- _WHAT IS REQUIRED_
Give back exactly the lines of the entries below from the line with "brown cone J8" to the line with "cyan cone E3 level 1 -> cyan cone F7 level 1", inclusive, and only those.
*** Block opens ***
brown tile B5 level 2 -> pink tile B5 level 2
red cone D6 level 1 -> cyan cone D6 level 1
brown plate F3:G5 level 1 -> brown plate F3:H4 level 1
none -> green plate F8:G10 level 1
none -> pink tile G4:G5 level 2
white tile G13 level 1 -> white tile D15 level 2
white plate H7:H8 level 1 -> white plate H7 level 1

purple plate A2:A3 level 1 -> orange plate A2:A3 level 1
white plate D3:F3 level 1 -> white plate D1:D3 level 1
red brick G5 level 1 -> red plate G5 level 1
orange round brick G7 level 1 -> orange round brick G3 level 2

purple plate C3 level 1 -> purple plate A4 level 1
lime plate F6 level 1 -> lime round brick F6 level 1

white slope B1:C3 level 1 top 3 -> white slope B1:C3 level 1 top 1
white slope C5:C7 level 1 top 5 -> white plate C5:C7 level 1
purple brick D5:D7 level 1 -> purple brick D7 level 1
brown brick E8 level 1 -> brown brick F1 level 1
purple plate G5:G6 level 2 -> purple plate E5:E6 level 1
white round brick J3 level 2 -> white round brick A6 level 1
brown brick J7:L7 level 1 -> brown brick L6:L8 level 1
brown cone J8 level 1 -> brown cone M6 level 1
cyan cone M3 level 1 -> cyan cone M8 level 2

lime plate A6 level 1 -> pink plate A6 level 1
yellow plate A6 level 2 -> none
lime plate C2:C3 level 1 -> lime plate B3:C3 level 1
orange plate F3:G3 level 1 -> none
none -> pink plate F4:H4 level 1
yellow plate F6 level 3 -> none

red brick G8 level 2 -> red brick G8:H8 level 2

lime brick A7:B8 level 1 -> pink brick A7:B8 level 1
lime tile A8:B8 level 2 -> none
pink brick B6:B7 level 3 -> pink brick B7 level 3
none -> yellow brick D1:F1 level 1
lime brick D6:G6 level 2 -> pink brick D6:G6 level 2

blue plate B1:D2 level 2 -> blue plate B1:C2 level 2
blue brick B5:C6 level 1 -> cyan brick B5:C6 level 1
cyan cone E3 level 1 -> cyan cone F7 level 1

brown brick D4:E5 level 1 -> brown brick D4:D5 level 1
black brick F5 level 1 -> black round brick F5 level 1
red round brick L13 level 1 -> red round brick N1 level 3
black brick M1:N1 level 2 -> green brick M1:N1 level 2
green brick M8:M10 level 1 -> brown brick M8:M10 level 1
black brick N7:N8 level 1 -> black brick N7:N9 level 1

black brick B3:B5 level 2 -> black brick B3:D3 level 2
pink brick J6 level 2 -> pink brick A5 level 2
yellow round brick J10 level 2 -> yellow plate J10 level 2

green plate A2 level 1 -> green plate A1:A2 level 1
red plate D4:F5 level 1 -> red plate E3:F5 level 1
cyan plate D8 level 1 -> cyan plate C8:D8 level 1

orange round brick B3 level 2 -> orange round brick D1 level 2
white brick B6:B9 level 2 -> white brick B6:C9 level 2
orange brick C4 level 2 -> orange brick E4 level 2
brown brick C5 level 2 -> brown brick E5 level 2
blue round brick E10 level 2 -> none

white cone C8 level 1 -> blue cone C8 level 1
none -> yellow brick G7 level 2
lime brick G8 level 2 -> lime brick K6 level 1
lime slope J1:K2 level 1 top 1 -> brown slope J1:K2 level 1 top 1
*** Block closes ***
- _SOLVED PROBLEM_
brown cone J8 level 1 -> brown cone M6 level 1
cyan cone M3 level 1 -> cyan cone M8 level 2

lime plate A6 level 1 -> pink plate A6 level 1
yellow plate A6 level 2 -> none
lime plate C2:C3 level 1 -> lime plate B3:C3 level 1
orange plate F3:G3 level 1 -> none
none -> pink plate F4:H4 level 1
yellow plate F6 level 3 -> none

red brick G8 level 2 -> red brick G8:H8 level 2

lime brick A7:B8 level 1 -> pink brick A7:B8 level 1
lime tile A8:B8 level 2 -> none
pink brick B6:B7 level 3 -> pink brick B7 level 3
none -> yellow brick D1:F1 level 1
lime brick D6:G6 level 2 -> pink brick D6:G6 level 2

blue plate B1:D2 level 2 -> blue plate B1:C2 level 2
blue brick B5:C6 level 1 -> cyan brick B5:C6 level 1
cyan cone E3 level 1 -> cyan cone F7 level 1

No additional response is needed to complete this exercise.